──────── SOURCE MATERIAL ────────
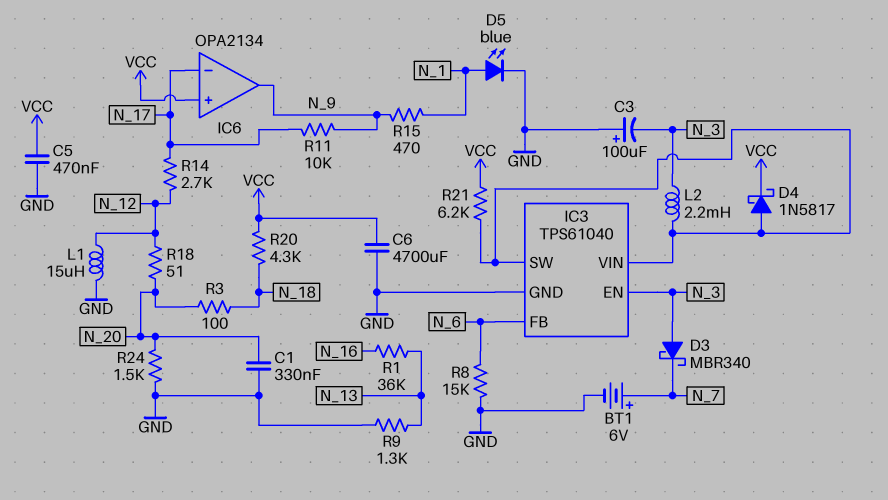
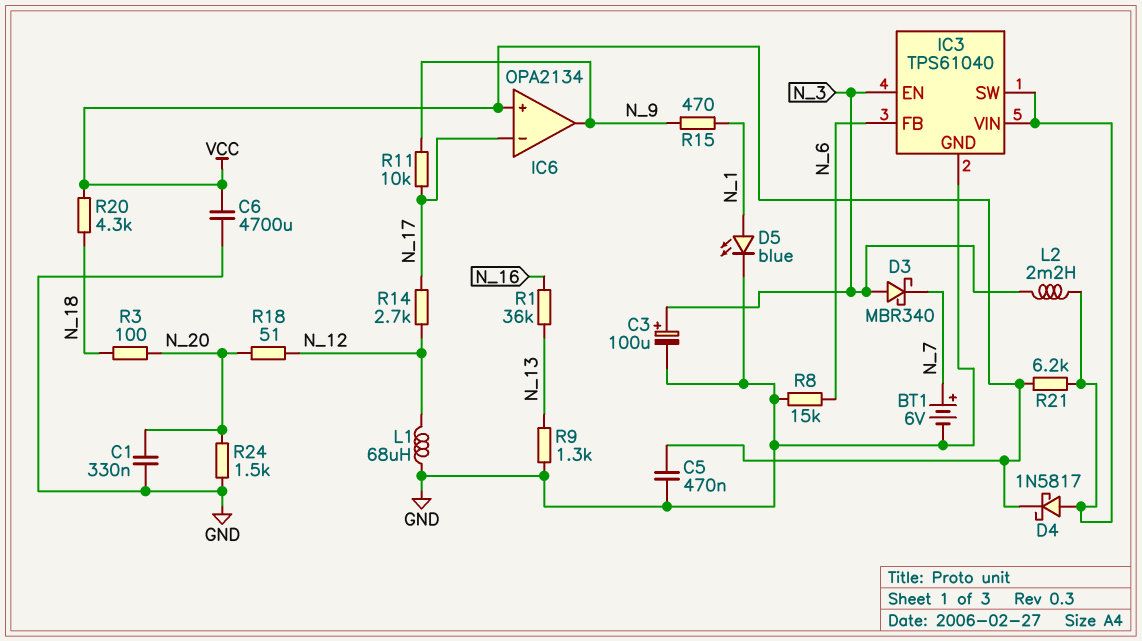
C3: 100uF (plus GND, minus N_3) -> 100uF (plus N_3, minus GND)
L1: 15uH (GND, N_12) -> 68uH (GND, N_12)

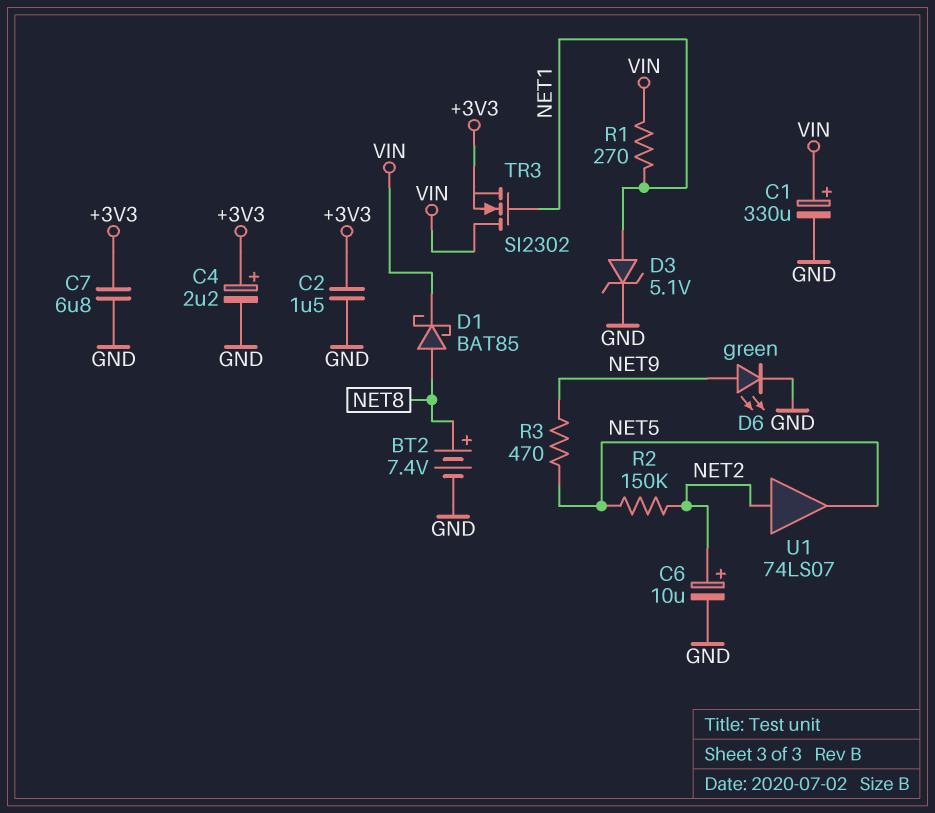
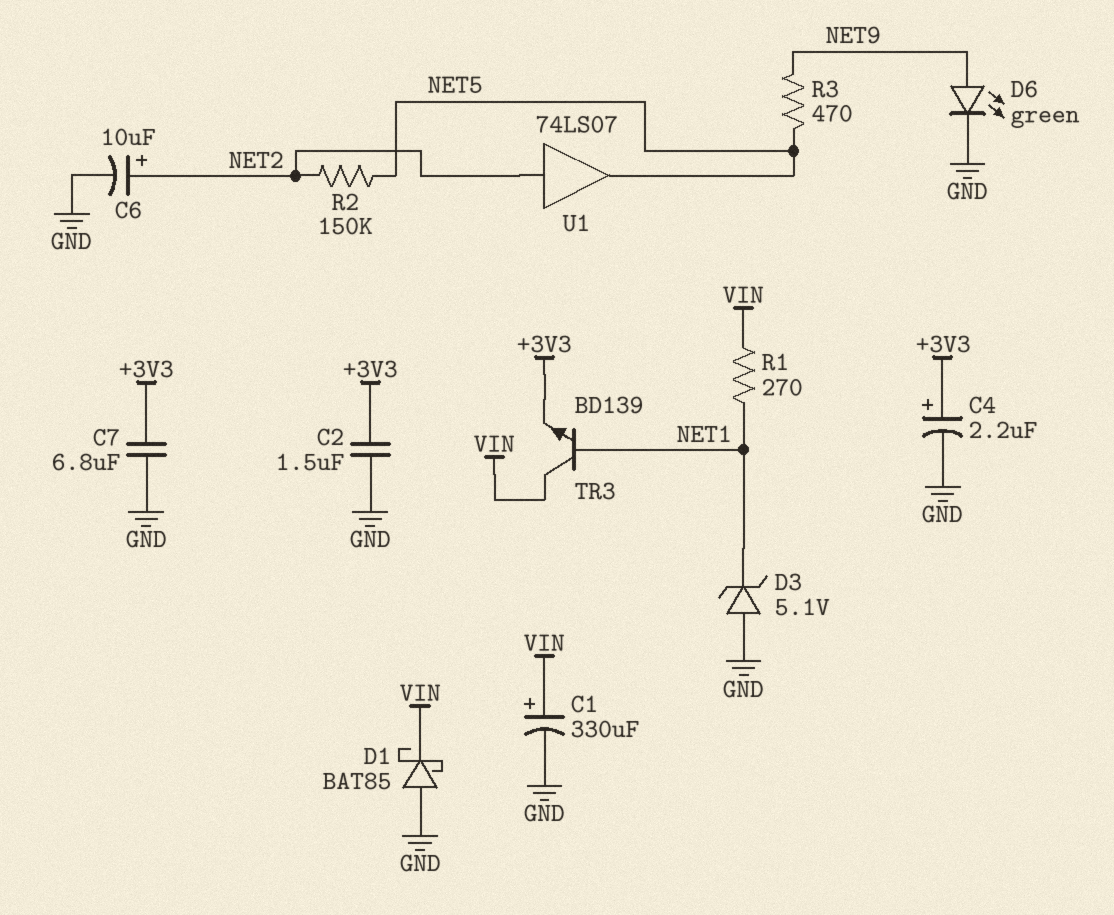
BT2: 7.4V (plus NET8, minus GND) -> none
D1: schottky BAT85 (A NET8, K VIN) -> schottky BAT85 (A GND, K VIN)
D3: zener 5.1V (A NET1, K GND) -> zener 5.1V (A GND, K NET1)
TR3: NMOS SI2302 (G NET1, D VIN, S +3V3) -> NPN BD139 (B NET1, C VIN, E +3V3)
────────
ACTIVITY:
Copy each record exactly. Leave any images out of the copy.

REPLY:
C3: 100uF (plus GND, minus N_3) -> 100uF (plus N_3, minus GND)
L1: 15uH (GND, N_12) -> 68uH (GND, N_12)

BT2: 7.4V (plus NET8, minus GND) -> none
D1: schottky BAT85 (A NET8, K VIN) -> schottky BAT85 (A GND, K VIN)
D3: zener 5.1V (A NET1, K GND) -> zener 5.1V (A GND, K NET1)
TR3: NMOS SI2302 (G NET1, D VIN, S +3V3) -> NPN BD139 (B NET1, C VIN, E +3V3)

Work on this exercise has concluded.